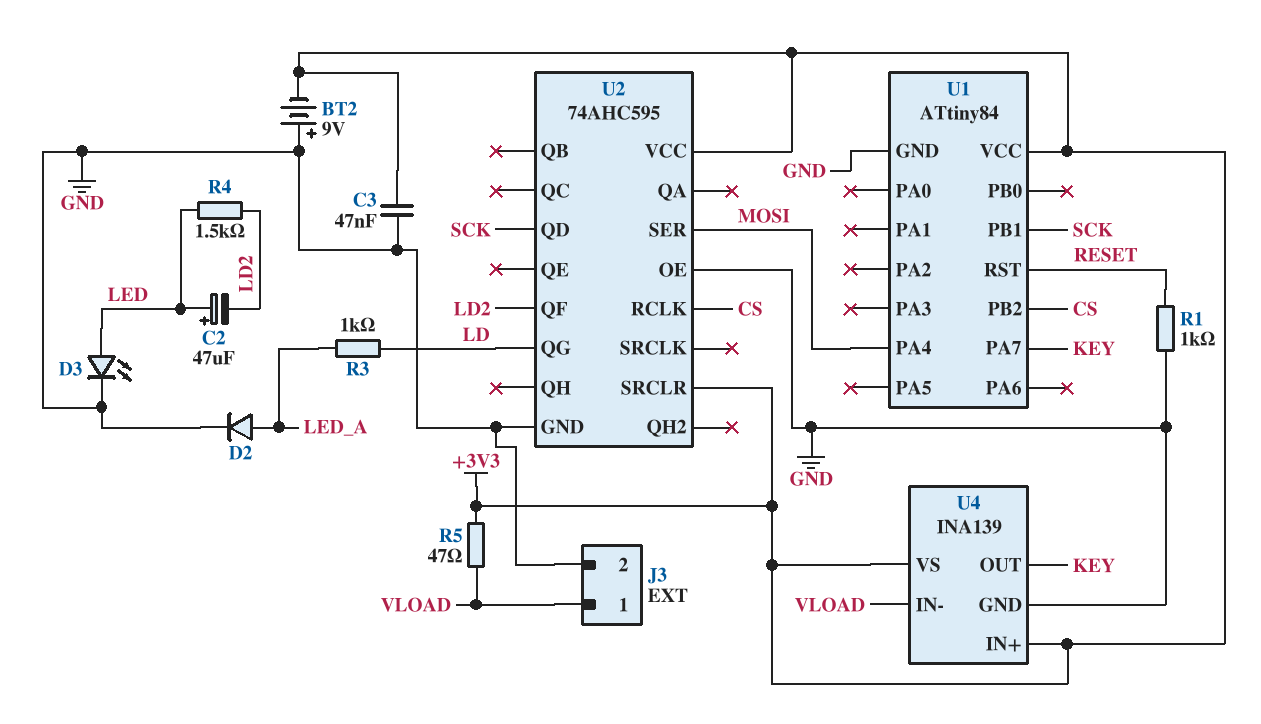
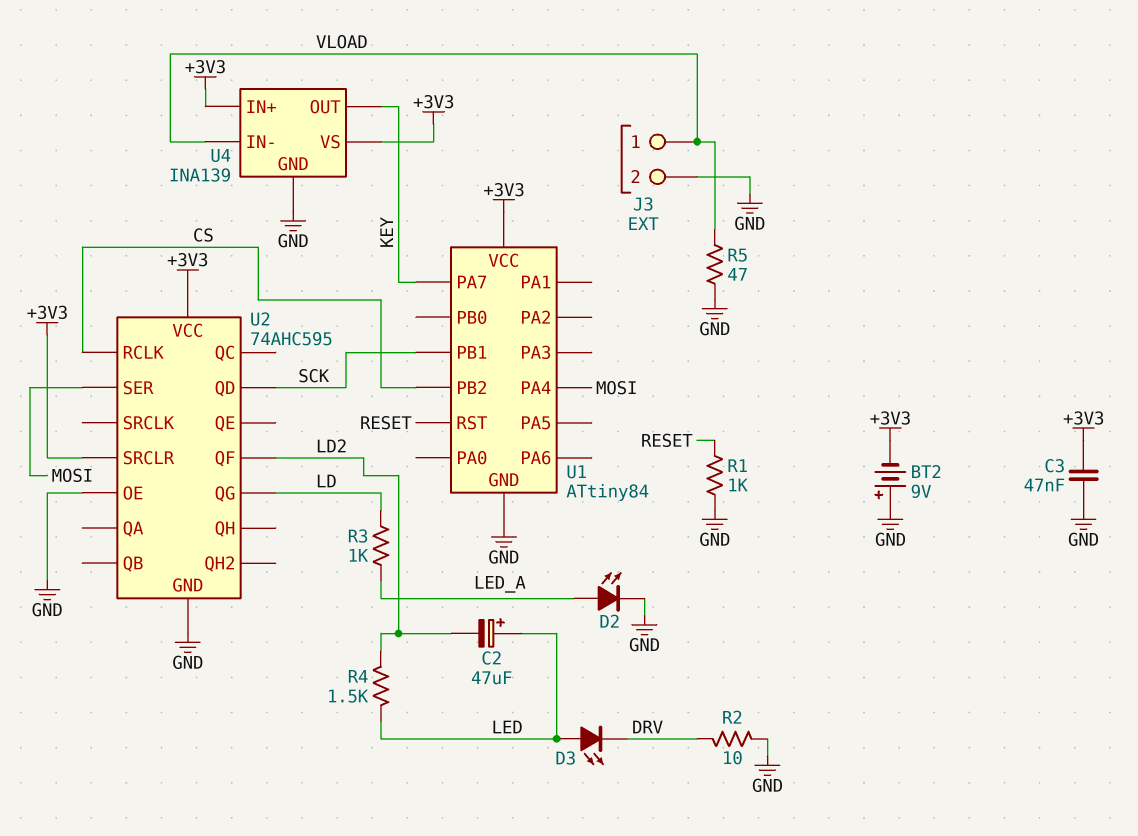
D2: diode (A LED_A, K GND) -> LED (A LED_A, K GND)
D3: LED (A LED, K GND) -> LED (A LED, K DRV)
R2: none -> 10 (DRV, GND)
R5: 47 (+3V3, VLOAD) -> 47 (GND, VLOAD)

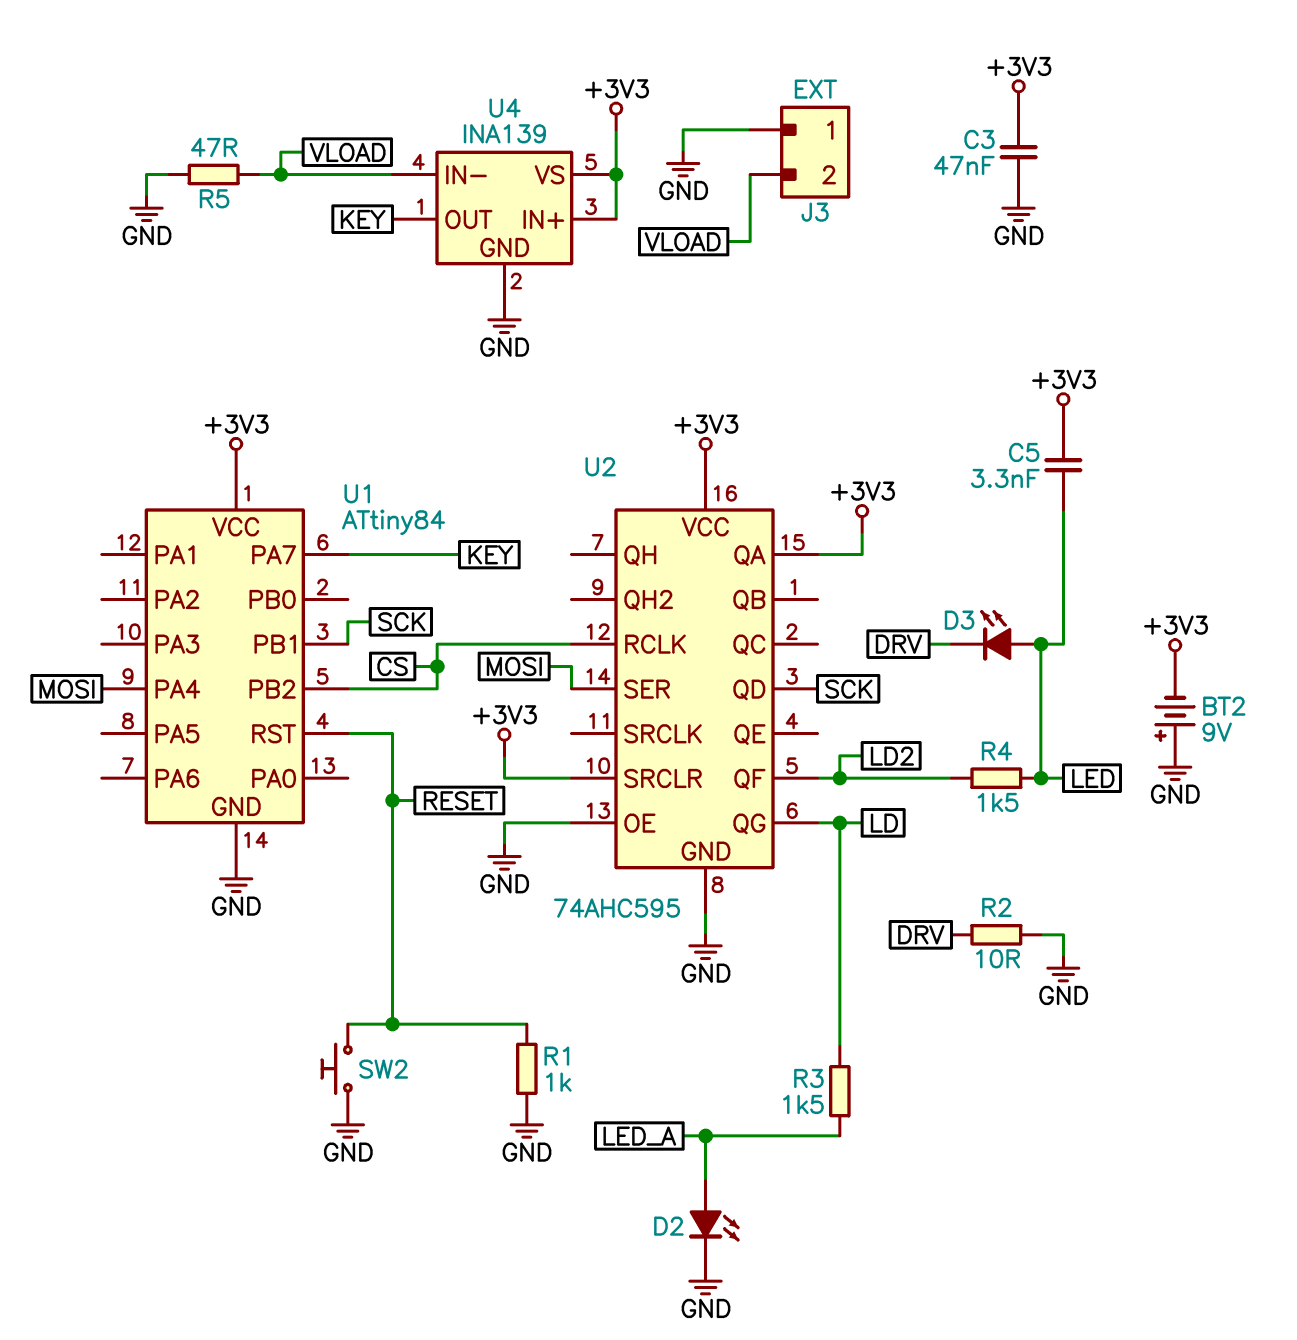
C2: 47uF (plus LED, minus LD2) -> none
C5: none -> 3.3nF (+3V3, LED)
J3 pin 1: VLOAD -> GND
J3 pin 2: GND -> VLOAD
R3: 1k (LD, LED_A) -> 1.5k (LD, LED_A)
SW2: none -> button (GND, RESET)
U2 pin QA: none -> +3V3

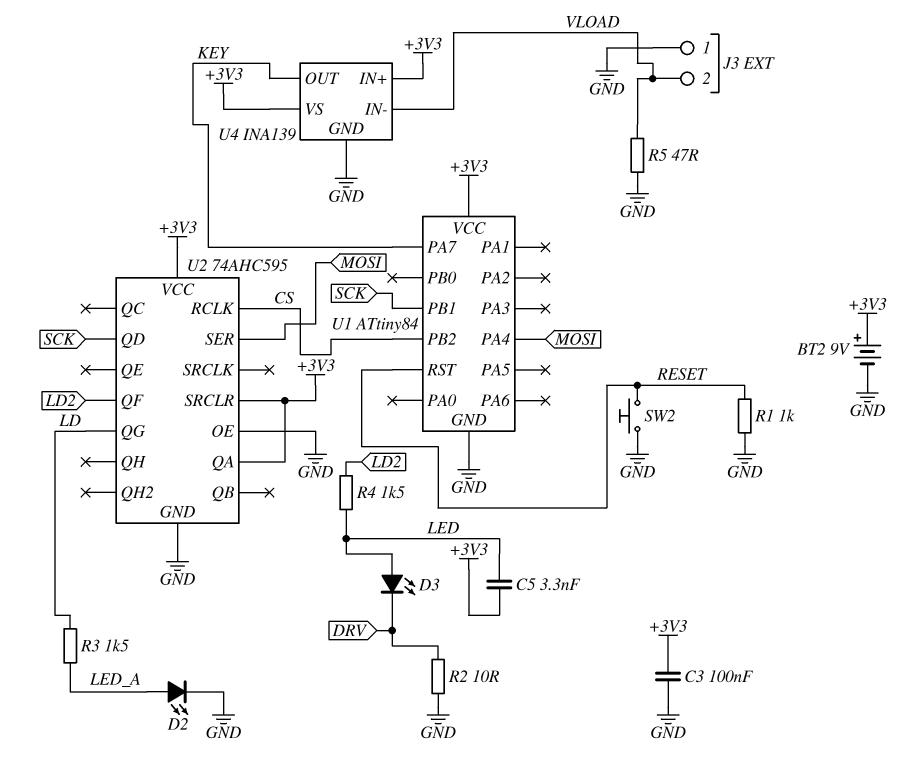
BT2: 9V (plus GND, minus +3V3) -> 9V (plus +3V3, minus GND)
C3: 47nF (+3V3, GND) -> 100nF (+3V3, GND)

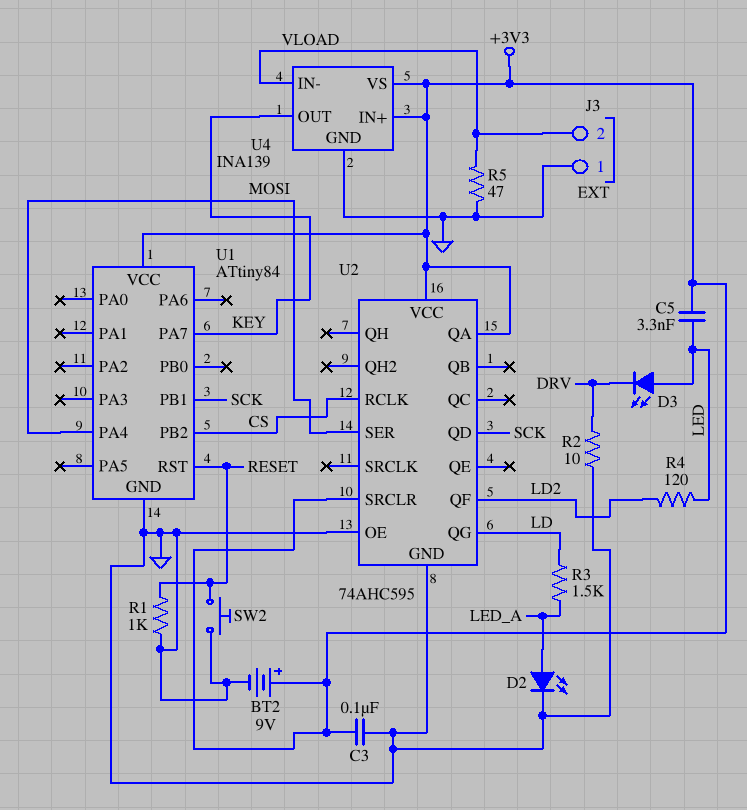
R4: 1.5k (LD2, LED) -> 120 (LD2, LED)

^^^^^^^^^^^^^^^^

Transcribe the listing in full and omit the pictures.

D2: diode (A LED_A, K GND) -> LED (A LED_A, K GND)
D3: LED (A LED, K GND) -> LED (A LED, K DRV)
R2: none -> 10 (DRV, GND)
R5: 47 (+3V3, VLOAD) -> 47 (GND, VLOAD)

C2: 47uF (plus LED, minus LD2) -> none
C5: none -> 3.3nF (+3V3, LED)
J3 pin 1: VLOAD -> GND
J3 pin 2: GND -> VLOAD
R3: 1k (LD, LED_A) -> 1.5k (LD, LED_A)
SW2: none -> button (GND, RESET)
U2 pin QA: none -> +3V3

BT2: 9V (plus GND, minus +3V3) -> 9V (plus +3V3, minus GND)
C3: 47nF (+3V3, GND) -> 100nF (+3V3, GND)

R4: 1.5k (LD2, LED) -> 120 (LD2, LED)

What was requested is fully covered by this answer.